== Extracted records ==
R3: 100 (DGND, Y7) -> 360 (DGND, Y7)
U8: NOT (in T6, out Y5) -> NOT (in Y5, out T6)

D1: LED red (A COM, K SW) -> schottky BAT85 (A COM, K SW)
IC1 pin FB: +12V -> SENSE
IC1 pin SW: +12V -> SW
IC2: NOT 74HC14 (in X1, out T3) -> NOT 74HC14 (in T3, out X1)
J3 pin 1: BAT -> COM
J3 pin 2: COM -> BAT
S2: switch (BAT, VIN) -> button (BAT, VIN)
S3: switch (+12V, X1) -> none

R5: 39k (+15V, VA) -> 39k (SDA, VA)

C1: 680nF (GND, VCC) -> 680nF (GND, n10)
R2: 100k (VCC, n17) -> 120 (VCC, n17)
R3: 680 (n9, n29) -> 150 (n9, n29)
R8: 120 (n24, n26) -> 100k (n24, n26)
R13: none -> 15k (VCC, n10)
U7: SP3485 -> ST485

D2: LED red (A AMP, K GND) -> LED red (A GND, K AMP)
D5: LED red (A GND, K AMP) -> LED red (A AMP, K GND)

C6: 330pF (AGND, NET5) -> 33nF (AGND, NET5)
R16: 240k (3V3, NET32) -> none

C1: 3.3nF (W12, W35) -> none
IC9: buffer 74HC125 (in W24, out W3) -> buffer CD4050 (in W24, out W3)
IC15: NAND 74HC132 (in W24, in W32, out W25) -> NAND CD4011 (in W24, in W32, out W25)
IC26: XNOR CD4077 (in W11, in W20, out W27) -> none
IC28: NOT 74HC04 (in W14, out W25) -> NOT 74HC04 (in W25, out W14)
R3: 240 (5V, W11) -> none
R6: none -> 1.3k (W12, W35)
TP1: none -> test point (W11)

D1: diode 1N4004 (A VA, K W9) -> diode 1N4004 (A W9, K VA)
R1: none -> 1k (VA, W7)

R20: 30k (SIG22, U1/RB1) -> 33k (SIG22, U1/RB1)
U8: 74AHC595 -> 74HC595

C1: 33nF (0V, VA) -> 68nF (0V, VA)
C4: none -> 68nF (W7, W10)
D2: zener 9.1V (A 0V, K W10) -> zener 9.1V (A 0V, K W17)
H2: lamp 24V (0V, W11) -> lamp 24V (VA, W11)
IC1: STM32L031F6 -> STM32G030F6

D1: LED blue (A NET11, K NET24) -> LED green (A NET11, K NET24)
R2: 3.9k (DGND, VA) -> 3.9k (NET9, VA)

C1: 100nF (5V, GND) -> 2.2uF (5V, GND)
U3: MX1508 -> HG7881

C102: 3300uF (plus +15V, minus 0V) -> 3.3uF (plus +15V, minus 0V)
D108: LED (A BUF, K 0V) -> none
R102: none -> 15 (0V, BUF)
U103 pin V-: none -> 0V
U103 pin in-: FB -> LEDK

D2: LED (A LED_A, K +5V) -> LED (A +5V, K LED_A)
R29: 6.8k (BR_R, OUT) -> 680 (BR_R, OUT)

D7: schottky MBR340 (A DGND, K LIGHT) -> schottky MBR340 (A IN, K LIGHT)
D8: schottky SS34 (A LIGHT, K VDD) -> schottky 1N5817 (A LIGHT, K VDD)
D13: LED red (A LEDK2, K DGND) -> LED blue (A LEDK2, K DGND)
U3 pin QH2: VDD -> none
===
From the material above, report how many lines contain the word "DGND", giving only the number.

4